■ **Task statement**
Copy the listing below with each instance of "gray semicircle" swapped for "orange semicircle" and all other text unchanged. Omit the picture lines from your output.

■ **The data**
⁂
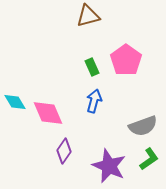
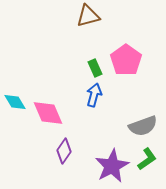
green rectangle: moved 3 px right, 1 px down
blue arrow: moved 6 px up
green L-shape: moved 2 px left
purple star: moved 3 px right; rotated 20 degrees clockwise
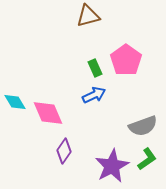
blue arrow: rotated 50 degrees clockwise
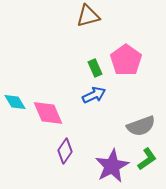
gray semicircle: moved 2 px left
purple diamond: moved 1 px right
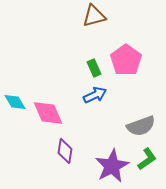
brown triangle: moved 6 px right
green rectangle: moved 1 px left
blue arrow: moved 1 px right
purple diamond: rotated 25 degrees counterclockwise
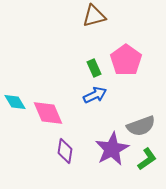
purple star: moved 17 px up
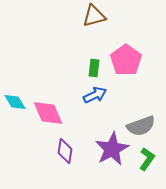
green rectangle: rotated 30 degrees clockwise
green L-shape: rotated 20 degrees counterclockwise
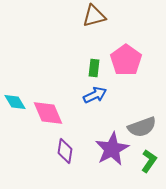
gray semicircle: moved 1 px right, 1 px down
green L-shape: moved 2 px right, 2 px down
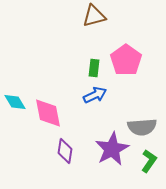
pink diamond: rotated 12 degrees clockwise
gray semicircle: rotated 16 degrees clockwise
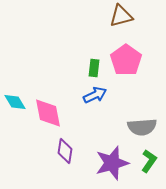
brown triangle: moved 27 px right
purple star: moved 14 px down; rotated 12 degrees clockwise
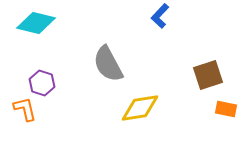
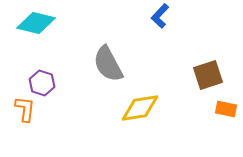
⁂
■ **Answer**
green rectangle: moved 3 px right, 1 px down
blue arrow: moved 6 px up
green L-shape: moved 2 px left
purple star: moved 3 px right; rotated 20 degrees clockwise
blue arrow: rotated 50 degrees clockwise
orange semicircle: moved 2 px left
purple diamond: moved 1 px right
brown triangle: moved 6 px right
green rectangle: moved 1 px left
blue arrow: moved 1 px right
purple diamond: rotated 25 degrees counterclockwise
purple star: moved 17 px up
green rectangle: rotated 30 degrees clockwise
green L-shape: rotated 20 degrees counterclockwise
orange semicircle: moved 1 px right, 1 px down
green L-shape: moved 2 px right, 2 px down
pink diamond: rotated 12 degrees clockwise
orange semicircle: rotated 16 degrees clockwise
brown triangle: moved 27 px right
purple star: moved 14 px down; rotated 12 degrees clockwise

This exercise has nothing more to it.